* The task *
Transcribe every record as it stands and set the images aside.

* Exercise input *
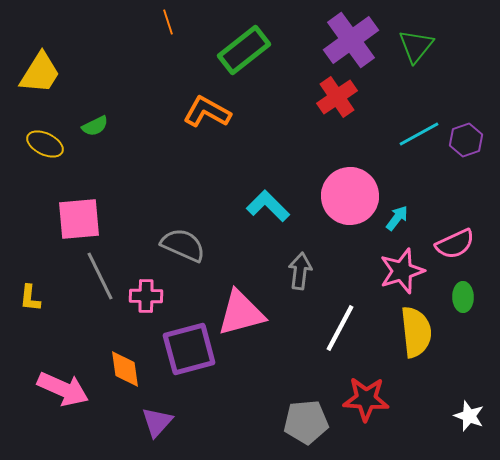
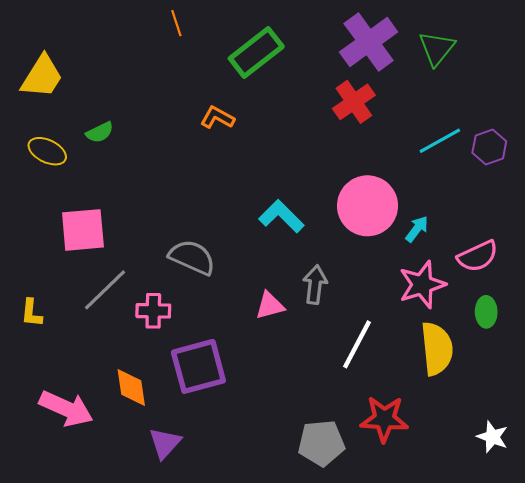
orange L-shape: (207, 112) -> (217, 118), size x0.7
gray line: (100, 276) -> (105, 290), turned 72
pink triangle: (241, 313) -> (270, 306), moved, size x0.6

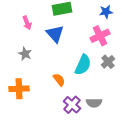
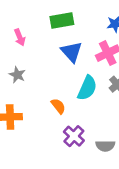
blue triangle: (55, 34) -> (72, 52), moved
gray semicircle: (94, 103) -> (105, 146), moved

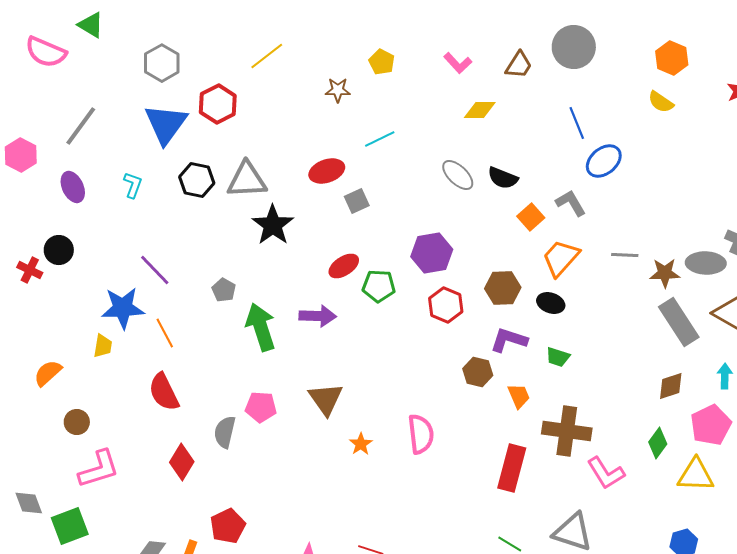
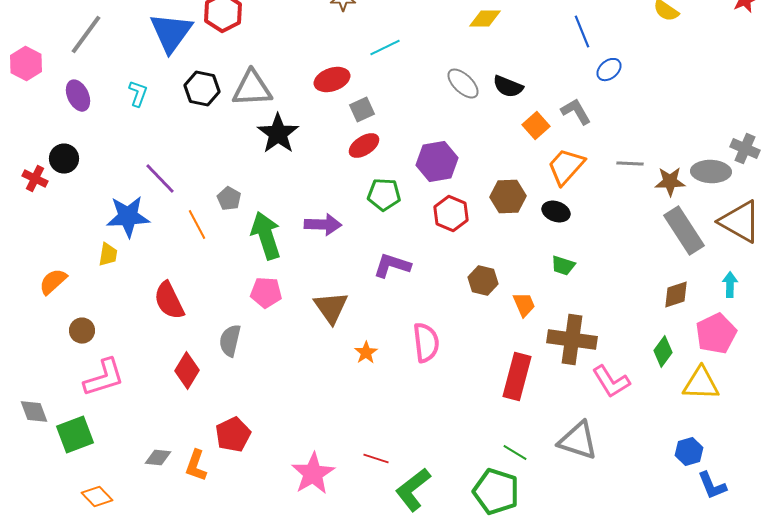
blue ellipse: (604, 161) -> (609, 70), size x0.7
red ellipse: (344, 266) -> (364, 146), moved
orange line: (165, 333) -> (197, 225), moved
purple L-shape: (509, 340) -> (392, 266), moved
pink pentagon: (261, 407) -> (266, 293), moved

* Completed exercise *
orange L-shape: (207, 112) -> (217, 118), size x0.7
gray line: (100, 276) -> (105, 290), turned 72
pink triangle: (241, 313) -> (270, 306), moved, size x0.6

blue triangle: (55, 34) -> (72, 52), moved
gray semicircle: (94, 103) -> (105, 146), moved

blue ellipse: (604, 161) -> (609, 70), size x0.7
red ellipse: (344, 266) -> (364, 146), moved
orange line: (165, 333) -> (197, 225), moved
purple L-shape: (509, 340) -> (392, 266), moved
pink pentagon: (261, 407) -> (266, 293), moved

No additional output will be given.